Activity - Output exactly the lines below from the one containing "R12: 22 (DGND, P2/1) -> 22 (+5V, P2/1)" to the last line, both included. Omit pictures.

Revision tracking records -

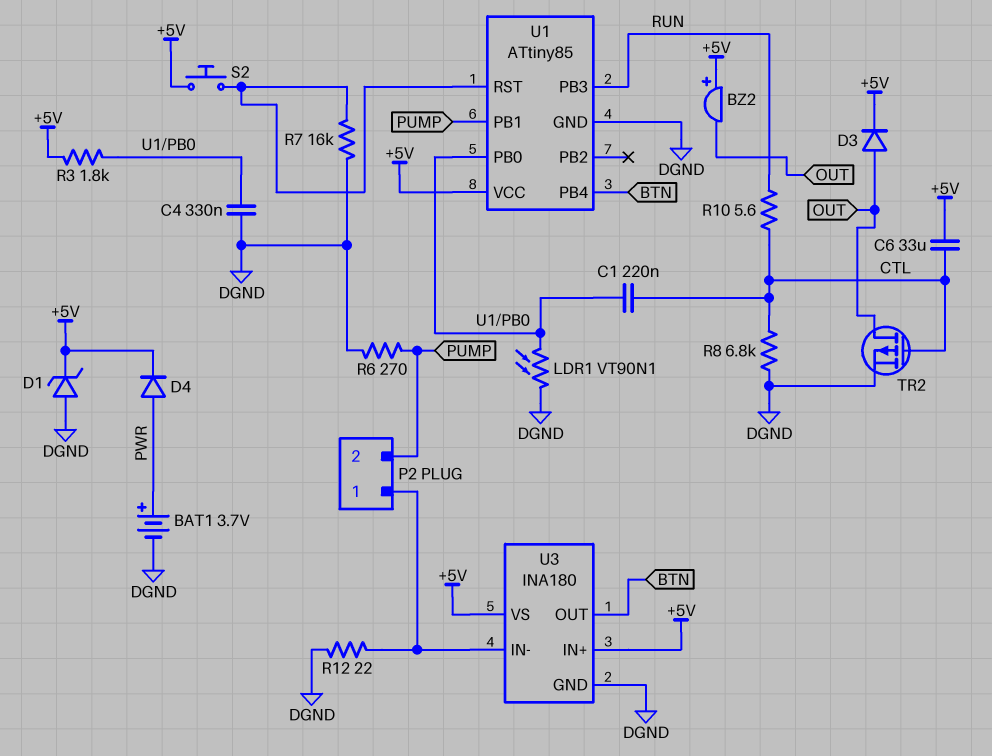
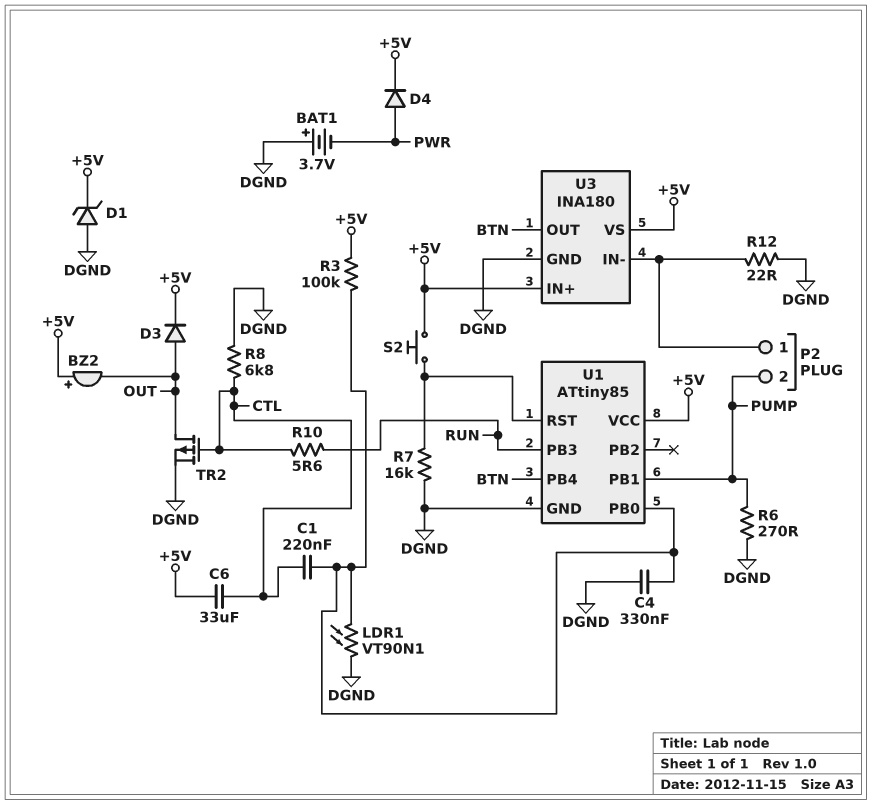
BAT1: 3.7V (plus PWR, minus DGND) -> 3.7V (plus DGND, minus PWR)
R3: 1.8k (+5V, U1/PB0) -> 100k (+5V, U1/PB0)

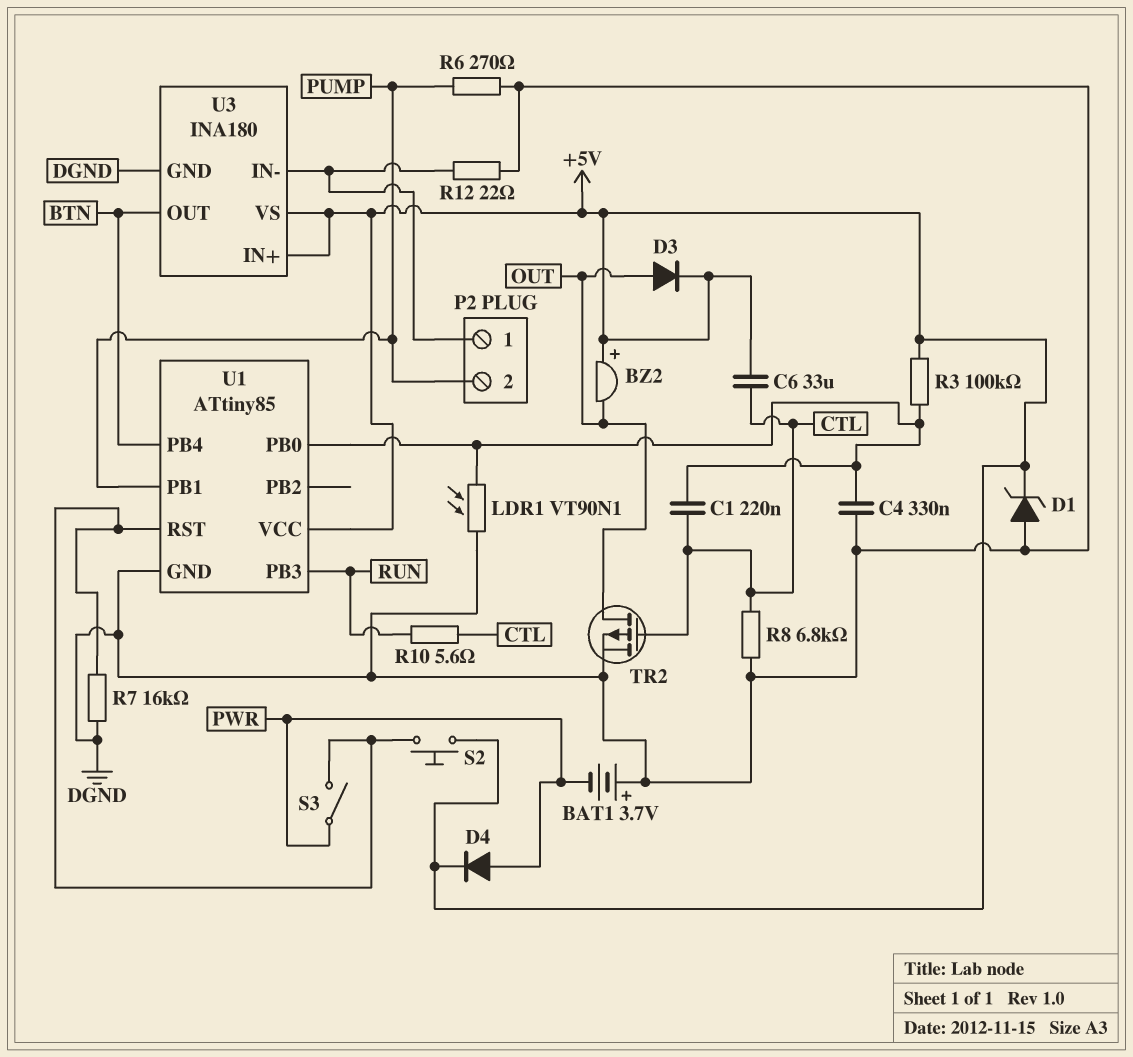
S3: none -> switch (PWR, U1/RST)

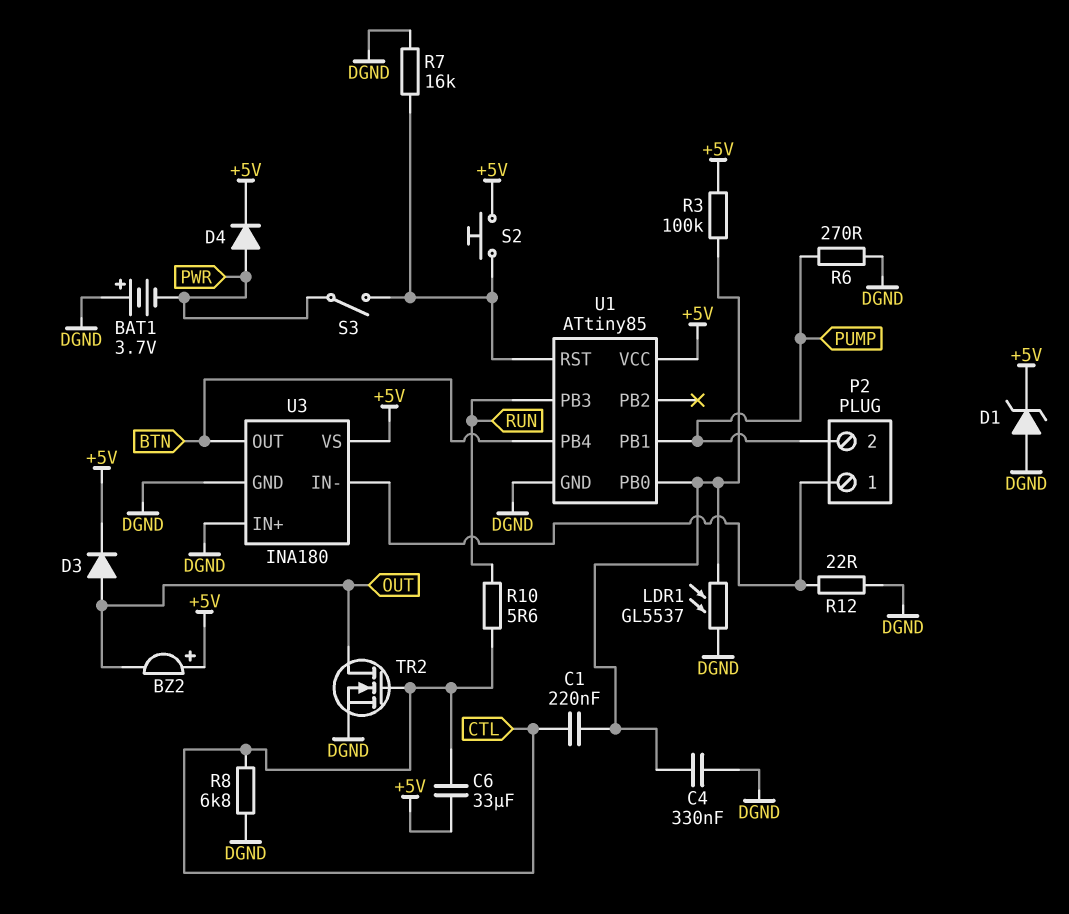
LDR1: VT90N1 (DGND, U1/PB0) -> GL5537 (DGND, U1/PB0)
TR2: PMOS (G CTL, D OUT, S DGND) -> NMOS (G CTL, D OUT, S DGND)
U3 pin IN+: +5V -> DGND

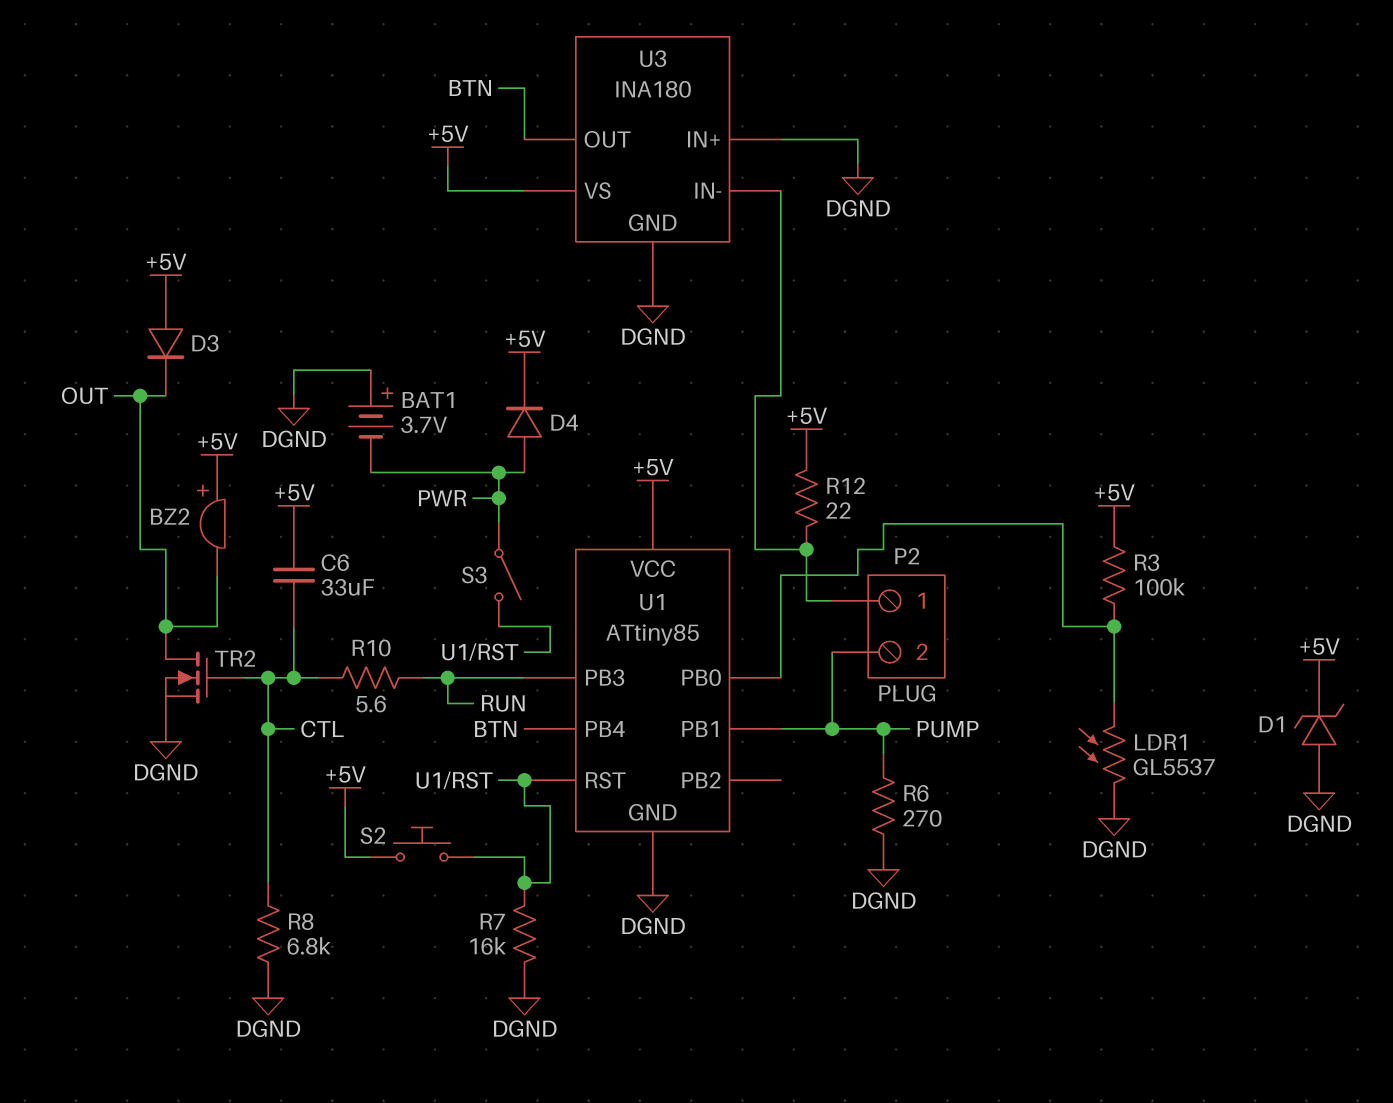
C1: 220nF (CTL, U1/PB0) -> none
C4: 330nF (DGND, U1/PB0) -> none
D3: diode (A OUT, K +5V) -> diode (A +5V, K OUT)
R12: 22 (DGND, P2/1) -> 22 (+5V, P2/1)

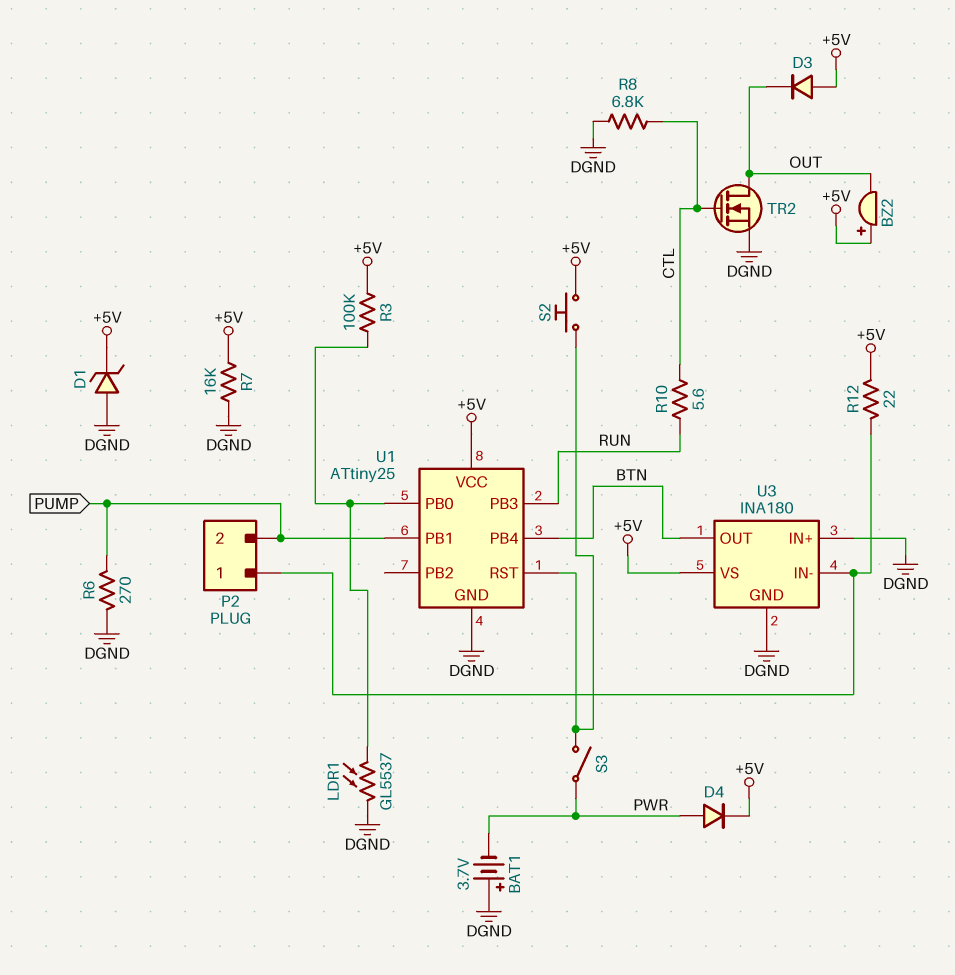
C6: 33uF (+5V, CTL) -> none
R7: 16k (DGND, U1/RST) -> 16k (+5V, DGND)
U1: ATtiny85 -> ATtiny25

Response area -
R12: 22 (DGND, P2/1) -> 22 (+5V, P2/1)

C6: 33uF (+5V, CTL) -> none
R7: 16k (DGND, U1/RST) -> 16k (+5V, DGND)
U1: ATtiny85 -> ATtiny25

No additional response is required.